• Work instructions: Restate the records that follow word for word. Omit the images.

=======

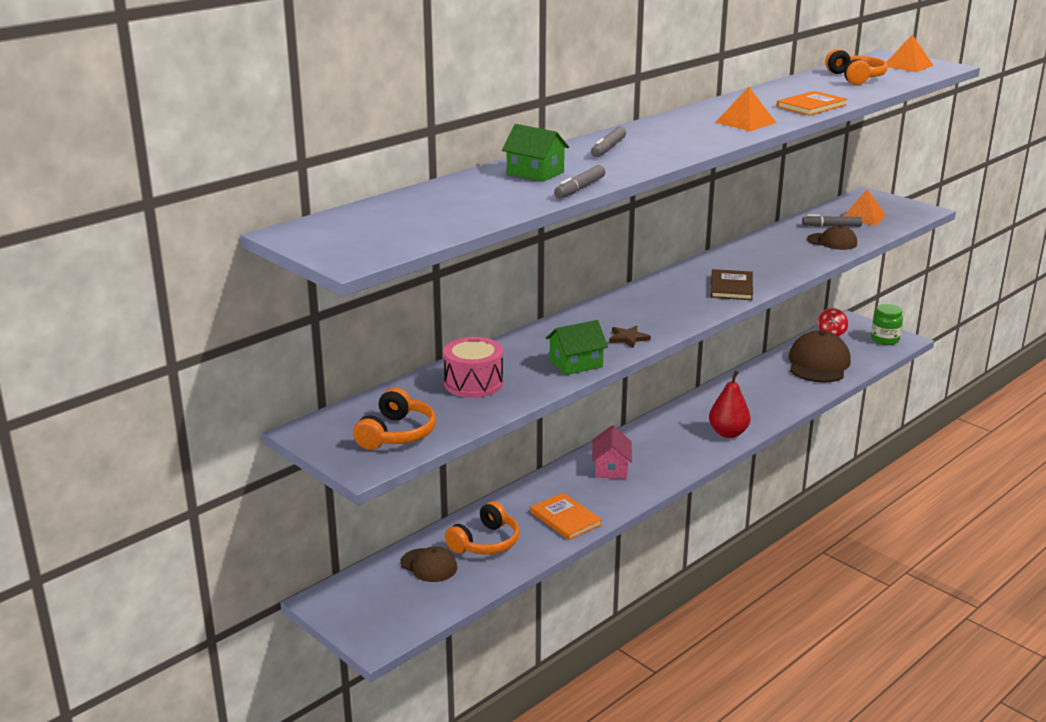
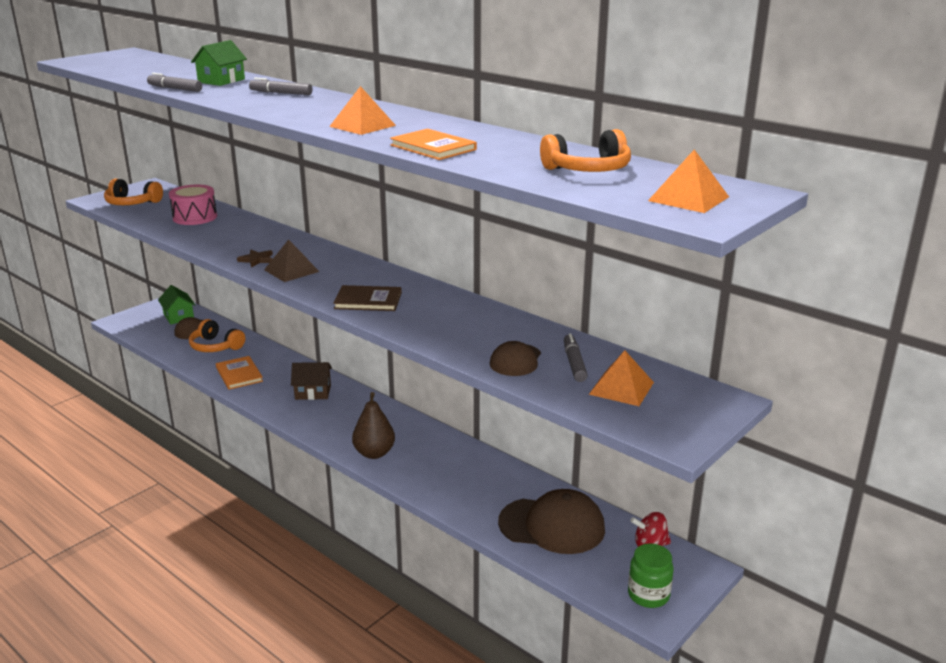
camera: 85 degrees right, 0 degrees up
orange book [530,493,602,540] -> orange book turned 75 degrees counterclockwise [216,356,263,390]
green house [546,320,608,375] -> green house moved to [158,285,195,325]
pink house [592,426,632,479] -> brown house [291,362,332,400]
red pear [709,371,751,438] -> brown pear [352,392,395,459]
none -> brown pyramid [264,239,319,282]

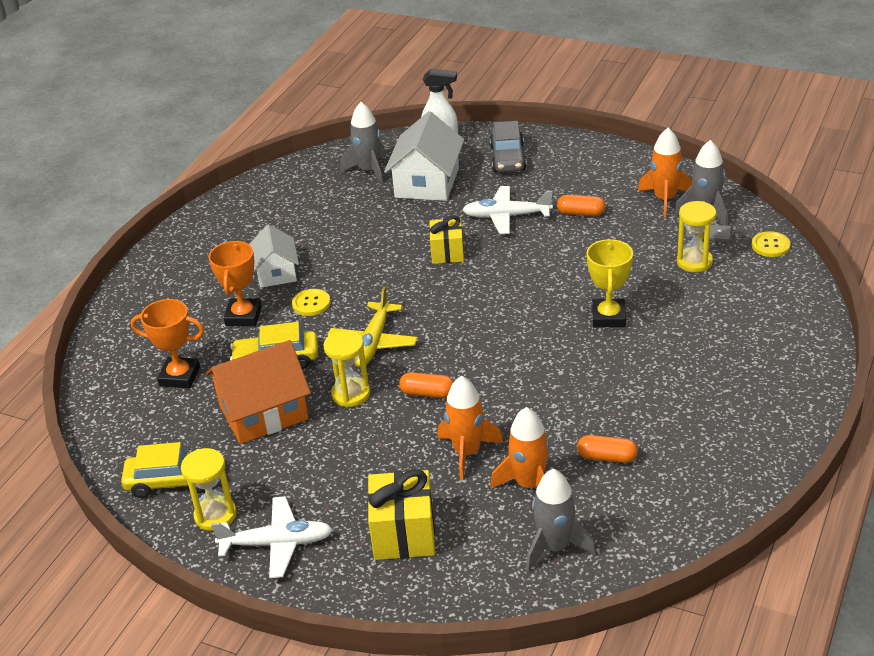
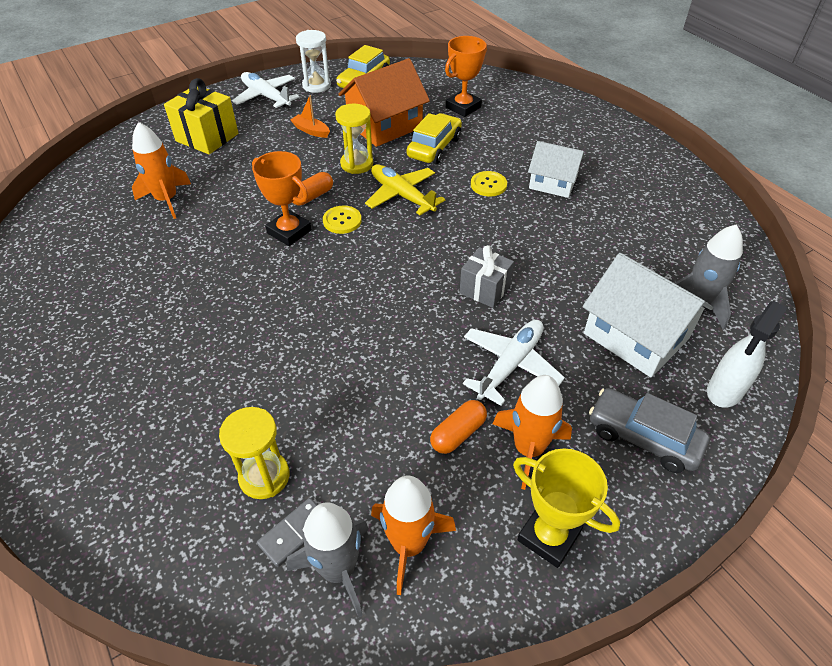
camera: 120 degrees right, 10 degrees up
yellow hourglass [181,448,237,531] -> white hourglass [296,30,331,93]
orange house [206,340,311,444] -> orange house turned 45 degrees clockwise [339,58,430,147]
orange trophy [209,240,262,326] -> orange trophy moved to [252,151,312,246]
white plane [211,496,333,578] -> white plane turned 105 degrees clockwise [232,72,299,108]
yellow gift [429,216,464,264] -> grey gift [460,245,514,308]
orange rocket [437,376,503,480] -> orange rocket moved to [493,375,572,490]
grey rocket [526,469,596,572] -> none
orange capsule [577,435,638,463] -> none
yellow trophy [586,239,633,327] -> yellow trophy moved to [513,448,620,568]
yellow button [752,231,791,257] -> yellow button moved to [323,206,362,234]
none -> orange boat [290,95,330,138]

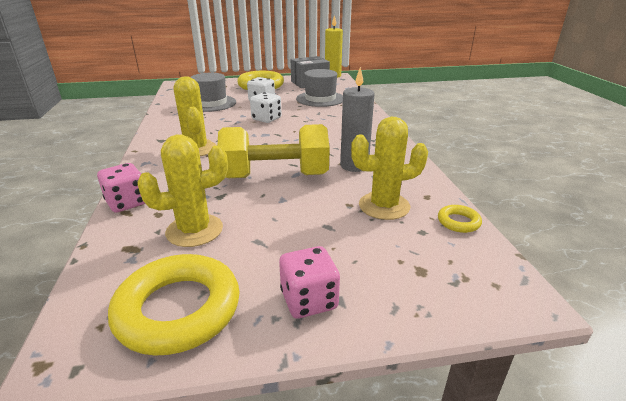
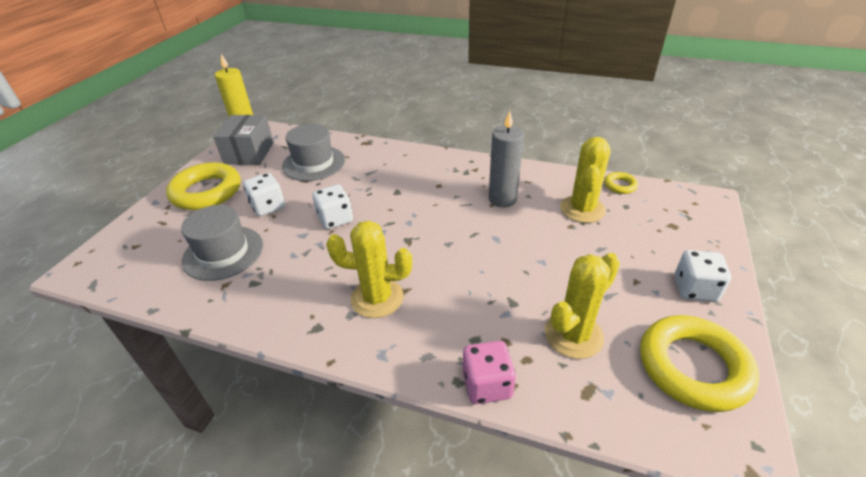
camera: 60 degrees left, 10 degrees up
yellow cactus [137,135,228,247] -> yellow cactus turned 45 degrees clockwise [545,253,620,359]
yellow dumbbell [218,124,330,178] -> none
pink dice [279,246,340,319] -> white dice [675,250,731,302]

=======

• Answer box:
camera: 85 degrees right, 0 degrees up
orange book [530,493,602,540] -> orange book turned 75 degrees counterclockwise [216,356,263,390]
green house [546,320,608,375] -> green house moved to [158,285,195,325]
pink house [592,426,632,479] -> brown house [291,362,332,400]
red pear [709,371,751,438] -> brown pear [352,392,395,459]
none -> brown pyramid [264,239,319,282]

camera: 120 degrees right, 10 degrees up
yellow hourglass [181,448,237,531] -> white hourglass [296,30,331,93]
orange house [206,340,311,444] -> orange house turned 45 degrees clockwise [339,58,430,147]
orange trophy [209,240,262,326] -> orange trophy moved to [252,151,312,246]
white plane [211,496,333,578] -> white plane turned 105 degrees clockwise [232,72,299,108]
yellow gift [429,216,464,264] -> grey gift [460,245,514,308]
orange rocket [437,376,503,480] -> orange rocket moved to [493,375,572,490]
grey rocket [526,469,596,572] -> none
orange capsule [577,435,638,463] -> none
yellow trophy [586,239,633,327] -> yellow trophy moved to [513,448,620,568]
yellow button [752,231,791,257] -> yellow button moved to [323,206,362,234]
none -> orange boat [290,95,330,138]

camera: 60 degrees left, 10 degrees up
yellow cactus [137,135,228,247] -> yellow cactus turned 45 degrees clockwise [545,253,620,359]
yellow dumbbell [218,124,330,178] -> none
pink dice [279,246,340,319] -> white dice [675,250,731,302]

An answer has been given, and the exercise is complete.